> PROBLEM: Show me every line in the listing that has the word "width".

> DATASET CONTENT:
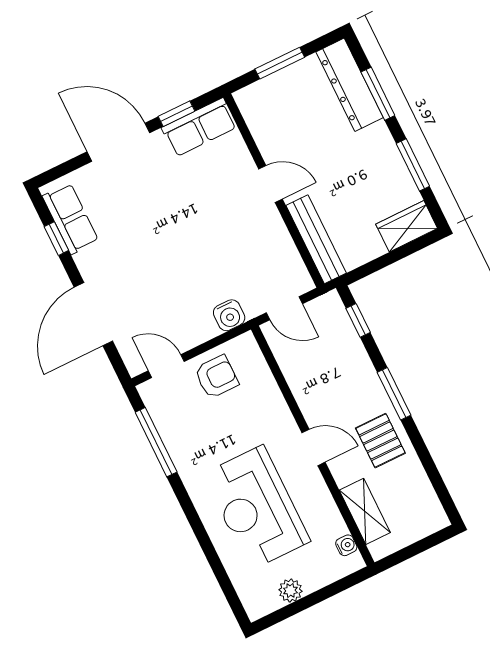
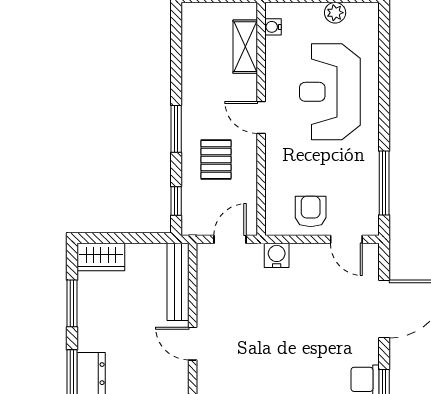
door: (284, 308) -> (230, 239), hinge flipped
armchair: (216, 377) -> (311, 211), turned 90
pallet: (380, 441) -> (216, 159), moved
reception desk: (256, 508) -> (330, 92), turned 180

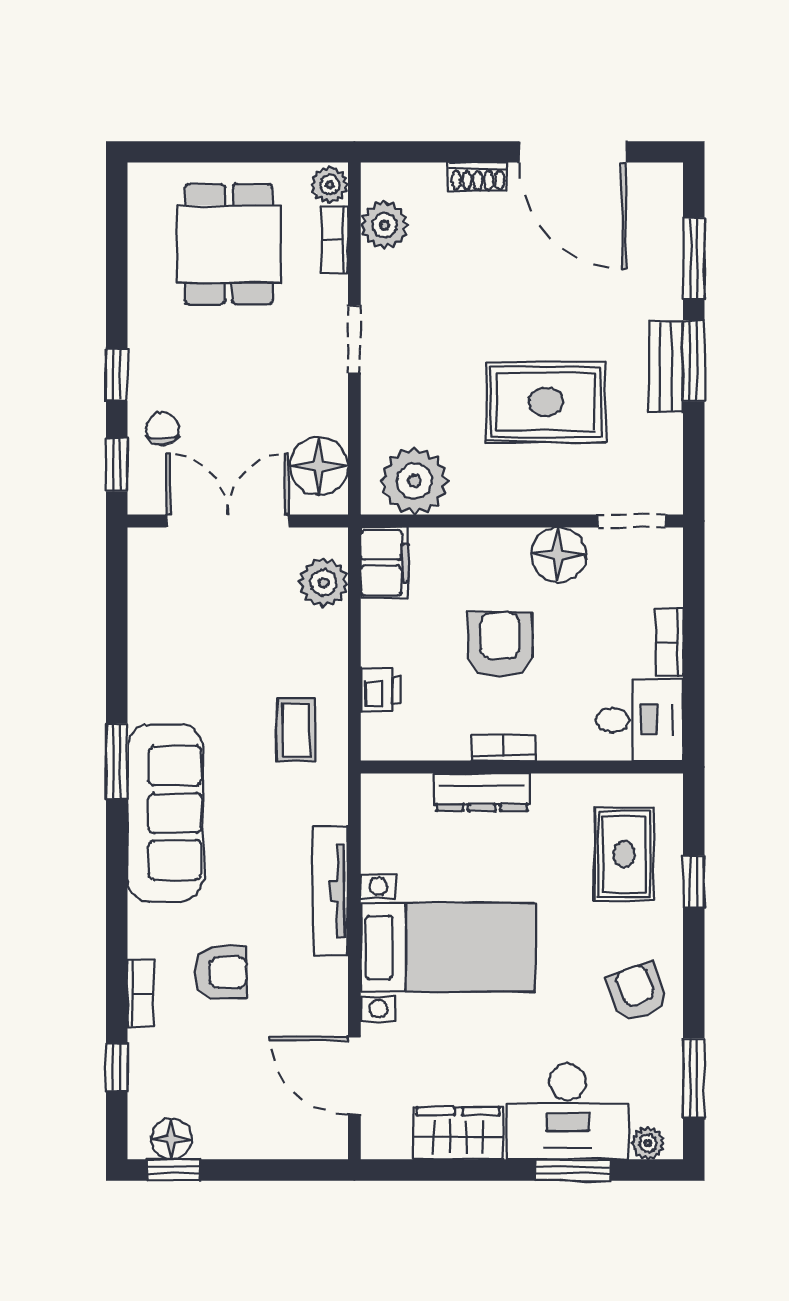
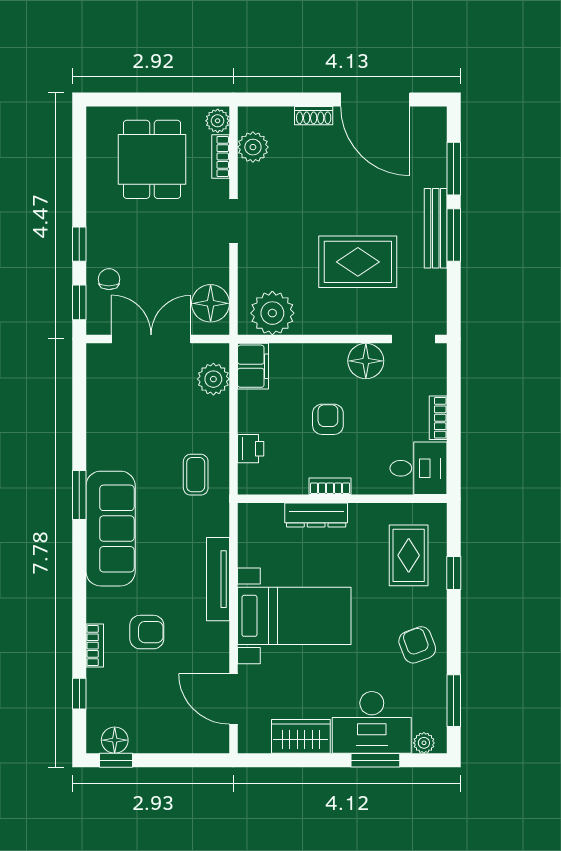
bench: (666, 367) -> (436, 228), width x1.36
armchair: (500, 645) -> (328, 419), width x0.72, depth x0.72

> OUTPUT BELOW:
bench: (666, 367) -> (436, 228), width x1.36
armchair: (500, 645) -> (328, 419), width x0.72, depth x0.72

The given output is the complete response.